_PROBLEM DETAILS_
Without including any picture, return the complete set of records exactly.

+++ DATA FOR REVIEW

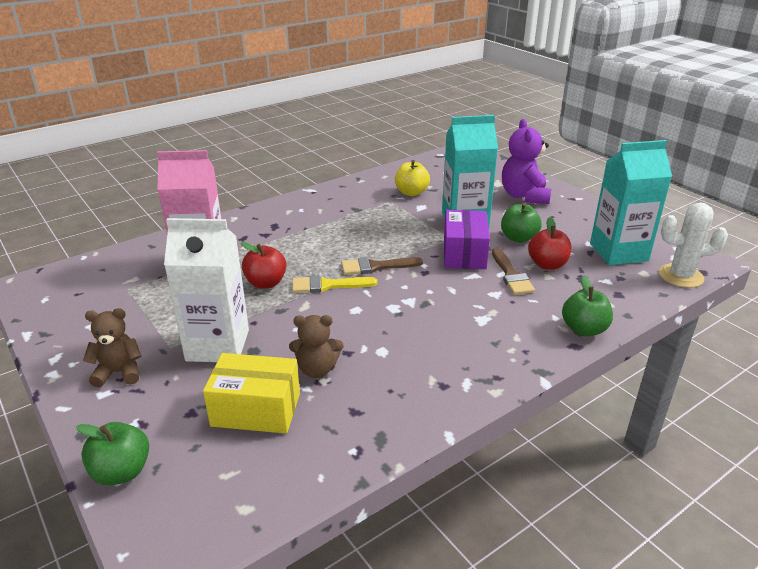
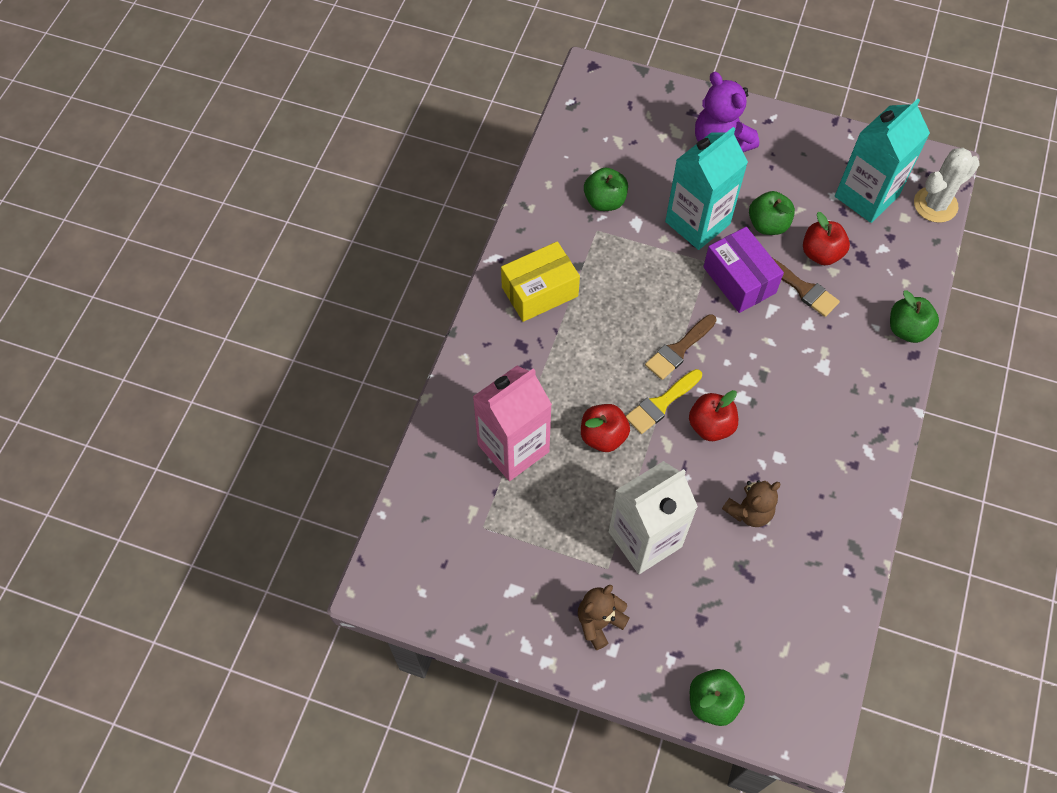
camera: 35 degrees left, 30 degrees up
yellow box [203,353,300,434] -> yellow box moved to [501,242,580,322]
yellow apple [395,160,430,196] -> green apple [584,168,628,211]
none -> red apple [689,390,738,441]

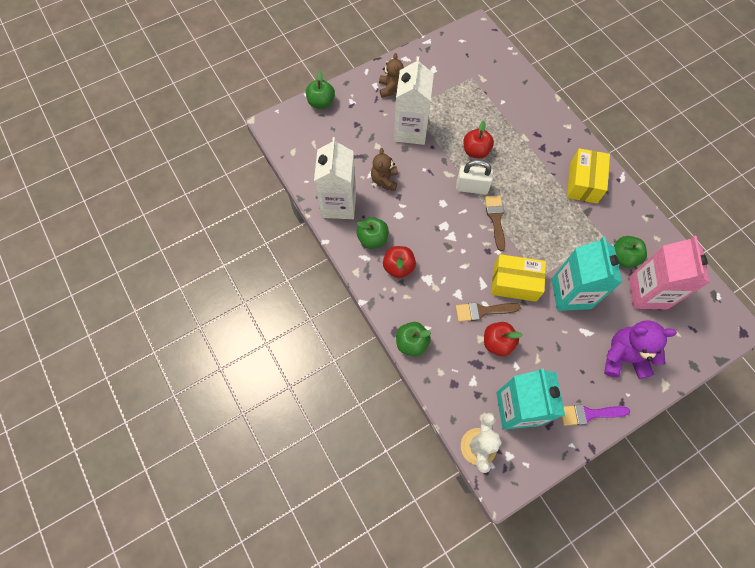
camera: 130 degrees right, 5 degrees up
pink carton [473,366,552,481] -> pink carton moved to [628,236,710,309]
yellow brush [626,369,702,434] -> white padlock [456,160,493,194]
red apple [689,390,738,441] -> red apple moved to [383,246,416,278]
purple box [703,227,784,313] -> yellow box [491,254,546,302]
green apple [749,191,795,235] -> green apple moved to [356,217,389,249]
none -> white carton [314,137,356,219]
none -> purple brush [562,404,630,426]

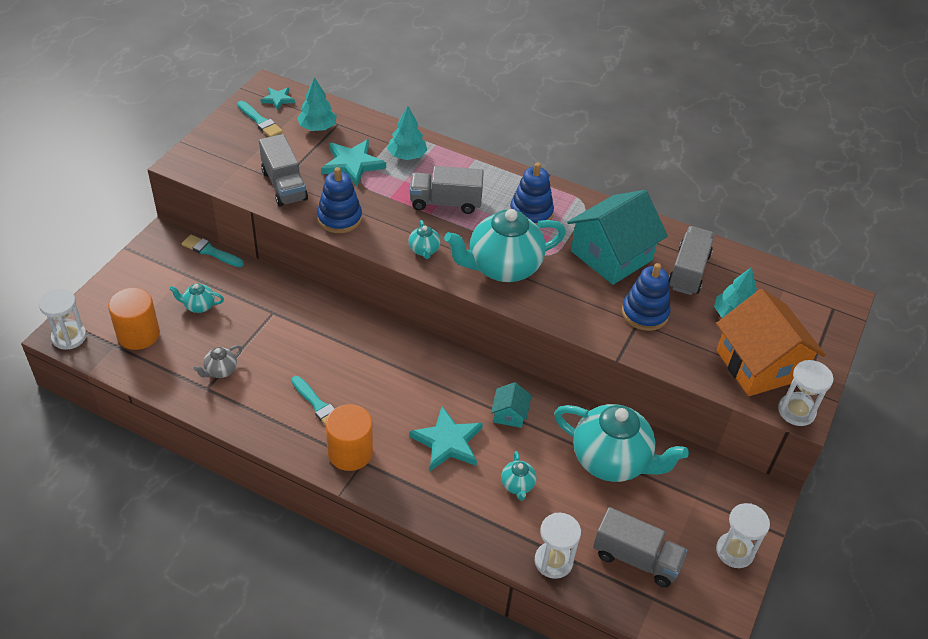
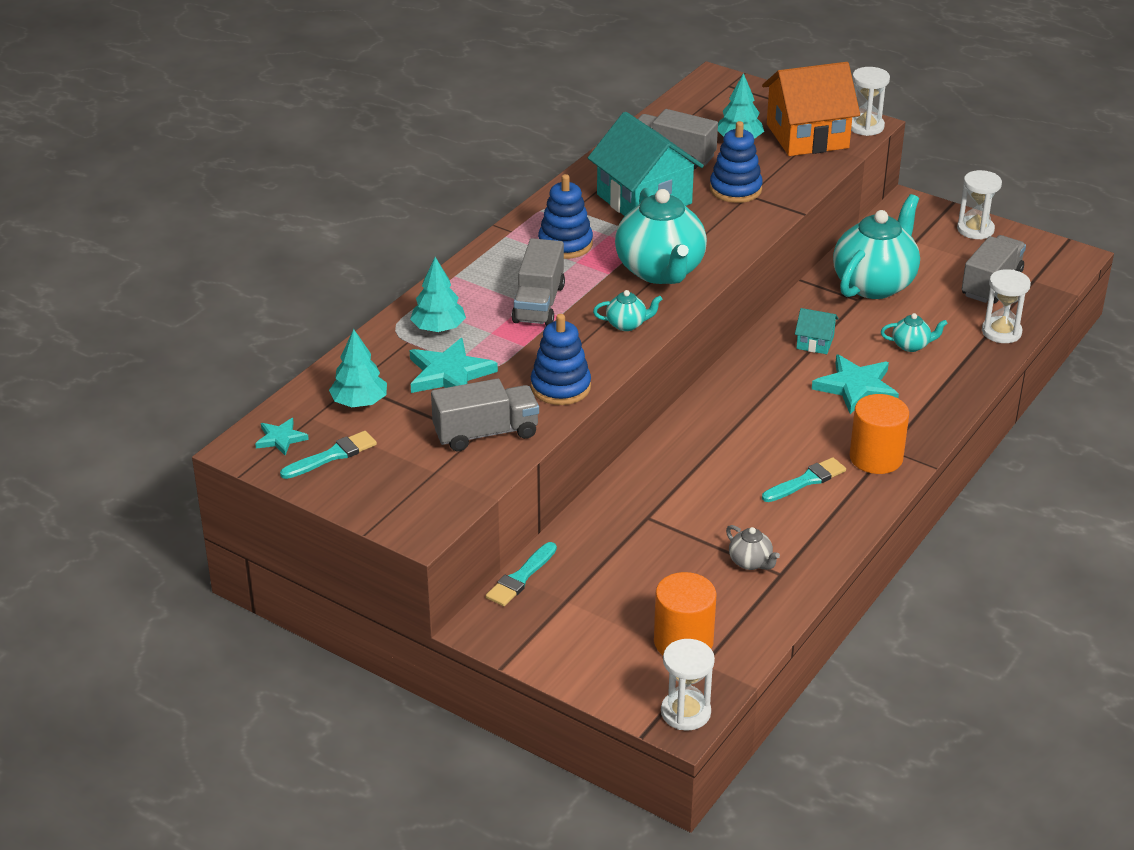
camera: 80 degrees left, 10 degrees down
turquoise teapot [169,283,224,313] -> none

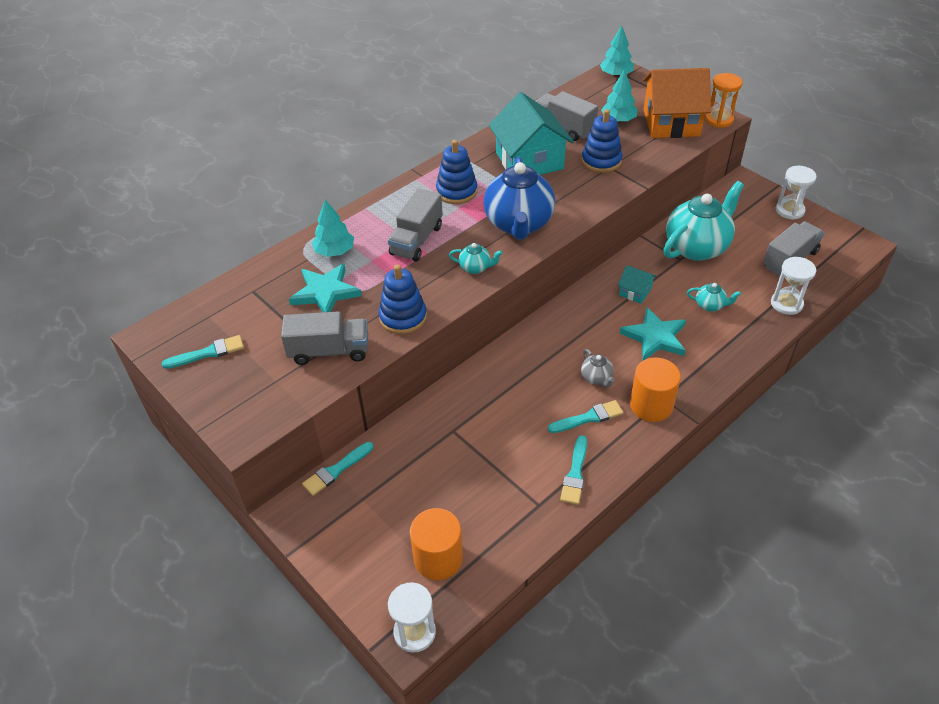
camera: 15 degrees right, 10 degrees up
turquoise star [255,418,309,456] -> none
turquoise tree [329,329,387,407] -> turquoise tree moved to [600,26,634,77]
turquoise teapot [615,188,707,284] -> blue teapot [483,157,555,240]
grey teapot [726,525,780,570] -> grey teapot moved to [581,349,615,387]
white hourglass [851,67,890,136] -> orange hourglass [705,73,742,128]
none -> turquoise brush [560,435,587,505]

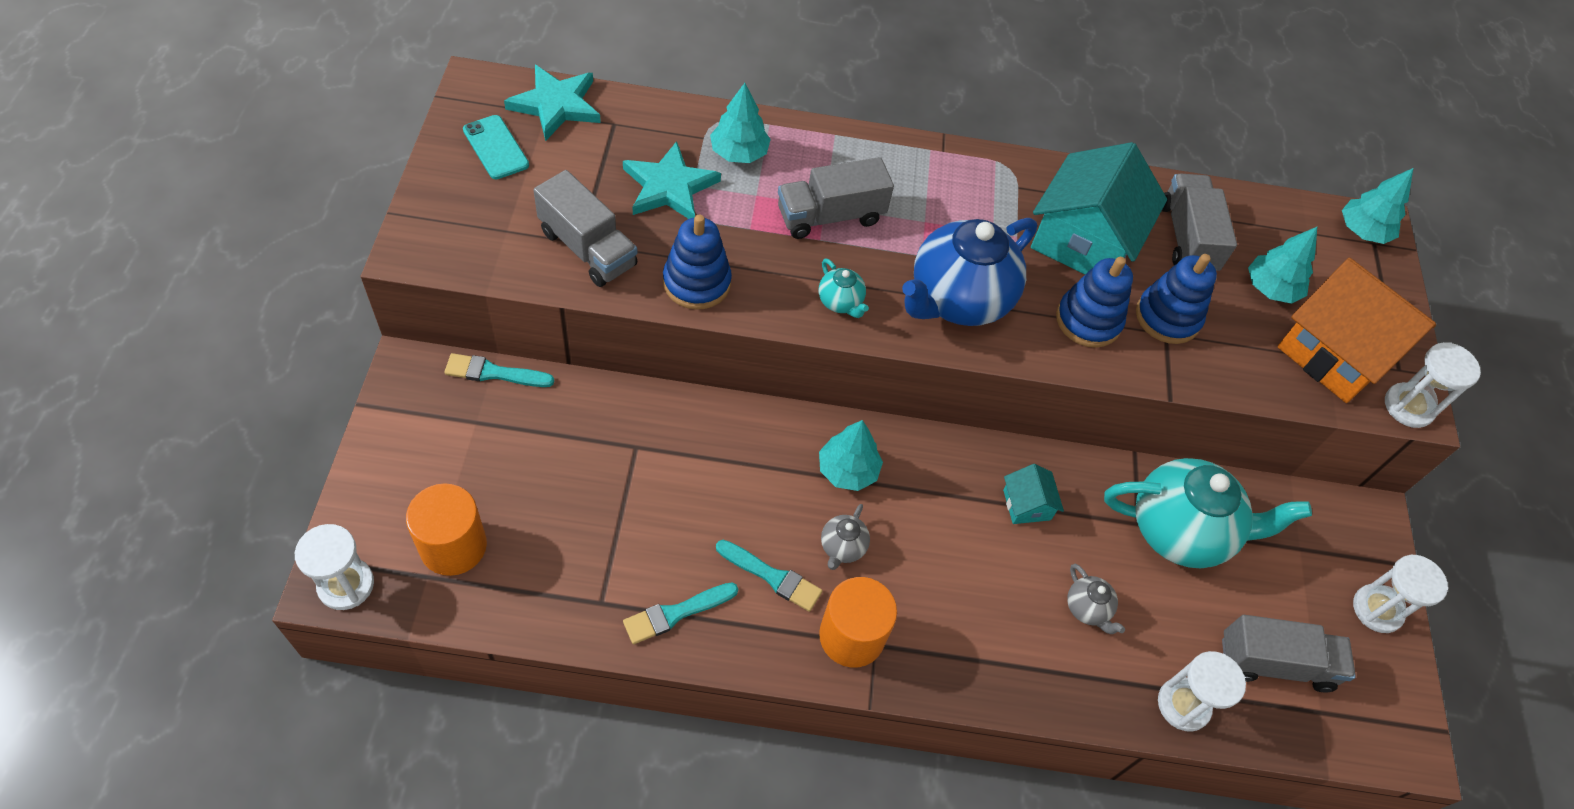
camera: 40 degrees right, 10 degrees up
turquoise brush [162,335,244,369] -> turquoise phone [463,115,529,179]
blue stacking toy [436,140,477,204] -> blue stacking toy moved to [1056,257,1133,348]
turquoise star [619,307,686,360] -> turquoise star moved to [504,65,601,141]
turquoise teapot [687,283,741,312] -> grey teapot [1067,564,1125,634]
orange hourglass [705,73,742,128] -> white hourglass [1385,342,1481,428]
none -> turquoise tree [819,420,883,491]

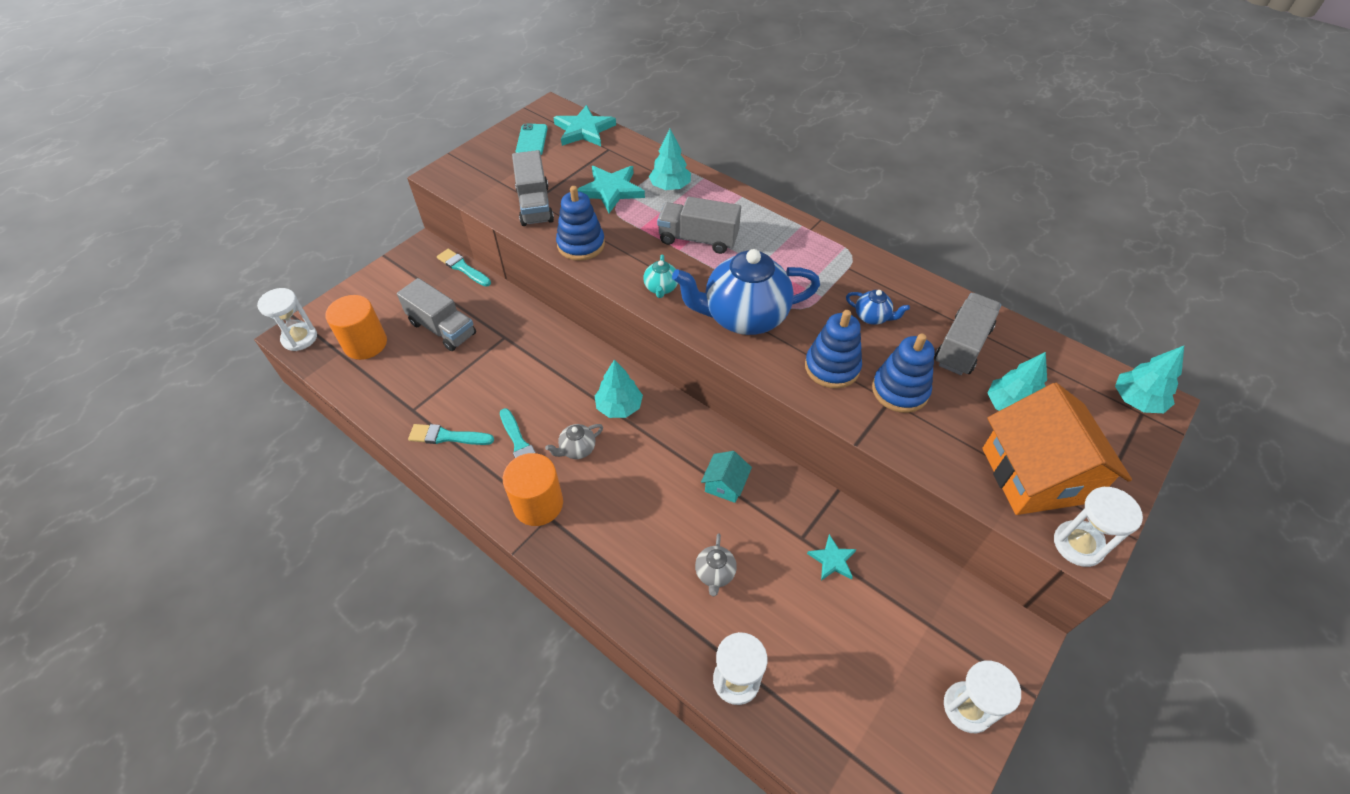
camera: 40 degrees right, 5 degrees down
turquoise house [1031,142,1167,275] -> blue teapot [846,290,910,325]
turquoise teapot [1104,458,1312,568] -> turquoise star [807,534,857,580]
grey truck [1222,615,1356,693] -> grey truck moved to [397,278,476,351]

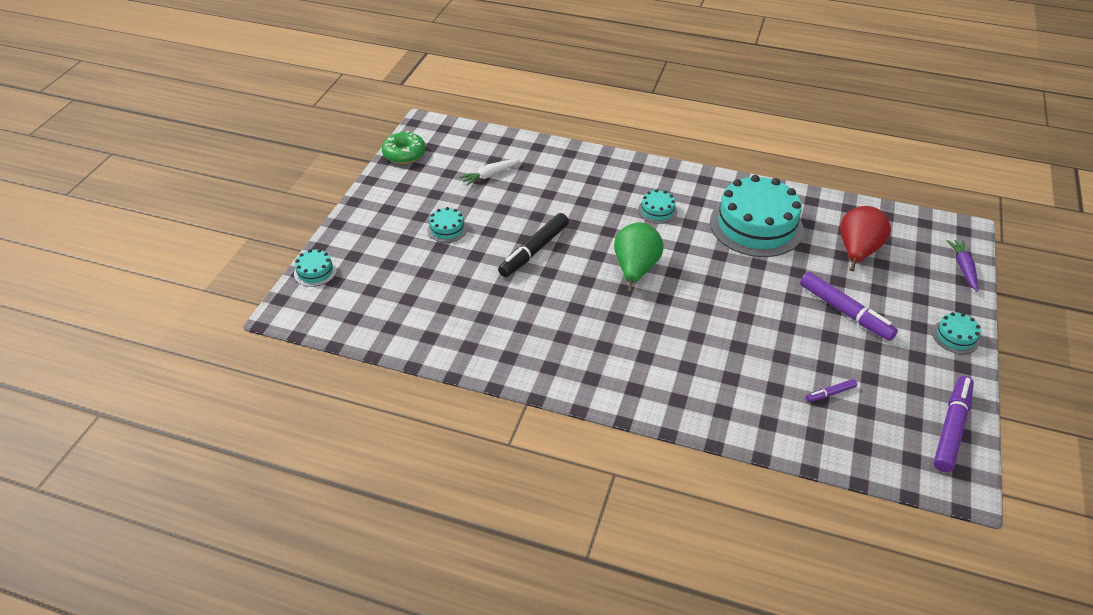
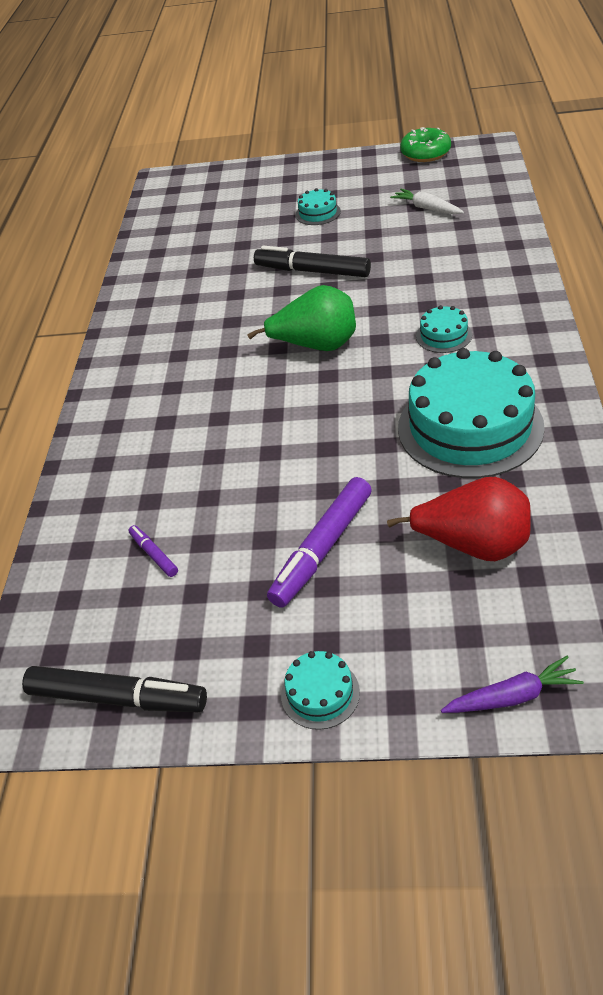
camera: 80 degrees right, 0 degrees up
turquoise cake [294,249,337,287] -> none
purple marker [933,376,974,472] -> black marker [22,666,207,712]

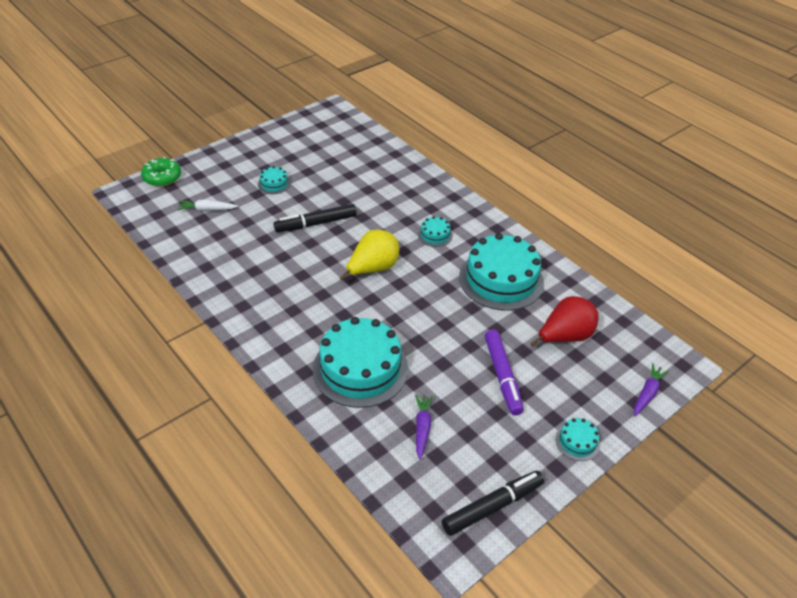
camera: 50 degrees left, 0 degrees up
purple marker [128,525,178,577] -> purple carrot [415,394,433,460]
green pear [247,285,356,351] -> yellow pear [340,229,399,281]
white carrot [390,189,464,214] -> white carrot moved to [177,200,238,211]
green donut [400,127,451,162] -> green donut moved to [141,157,181,187]
none -> turquoise cake [313,317,408,408]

++++++

_TASK RESULT_
camera: 35 degrees left, 30 degrees up
yellow box [203,353,300,434] -> yellow box moved to [501,242,580,322]
yellow apple [395,160,430,196] -> green apple [584,168,628,211]
none -> red apple [689,390,738,441]

camera: 130 degrees right, 5 degrees up
pink carton [473,366,552,481] -> pink carton moved to [628,236,710,309]
yellow brush [626,369,702,434] -> white padlock [456,160,493,194]
red apple [689,390,738,441] -> red apple moved to [383,246,416,278]
purple box [703,227,784,313] -> yellow box [491,254,546,302]
green apple [749,191,795,235] -> green apple moved to [356,217,389,249]
none -> white carton [314,137,356,219]
none -> purple brush [562,404,630,426]

camera: 80 degrees left, 10 degrees down
turquoise teapot [169,283,224,313] -> none

camera: 15 degrees right, 10 degrees up
turquoise star [255,418,309,456] -> none
turquoise tree [329,329,387,407] -> turquoise tree moved to [600,26,634,77]
turquoise teapot [615,188,707,284] -> blue teapot [483,157,555,240]
grey teapot [726,525,780,570] -> grey teapot moved to [581,349,615,387]
white hourglass [851,67,890,136] -> orange hourglass [705,73,742,128]
none -> turquoise brush [560,435,587,505]

camera: 40 degrees right, 10 degrees up
turquoise brush [162,335,244,369] -> turquoise phone [463,115,529,179]
blue stacking toy [436,140,477,204] -> blue stacking toy moved to [1056,257,1133,348]
turquoise star [619,307,686,360] -> turquoise star moved to [504,65,601,141]
turquoise teapot [687,283,741,312] -> grey teapot [1067,564,1125,634]
orange hourglass [705,73,742,128] -> white hourglass [1385,342,1481,428]
none -> turquoise tree [819,420,883,491]

camera: 40 degrees right, 5 degrees down
turquoise house [1031,142,1167,275] -> blue teapot [846,290,910,325]
turquoise teapot [1104,458,1312,568] -> turquoise star [807,534,857,580]
grey truck [1222,615,1356,693] -> grey truck moved to [397,278,476,351]

camera: 80 degrees right, 0 degrees up
turquoise cake [294,249,337,287] -> none
purple marker [933,376,974,472] -> black marker [22,666,207,712]

camera: 50 degrees left, 0 degrees up
purple marker [128,525,178,577] -> purple carrot [415,394,433,460]
green pear [247,285,356,351] -> yellow pear [340,229,399,281]
white carrot [390,189,464,214] -> white carrot moved to [177,200,238,211]
green donut [400,127,451,162] -> green donut moved to [141,157,181,187]
none -> turquoise cake [313,317,408,408]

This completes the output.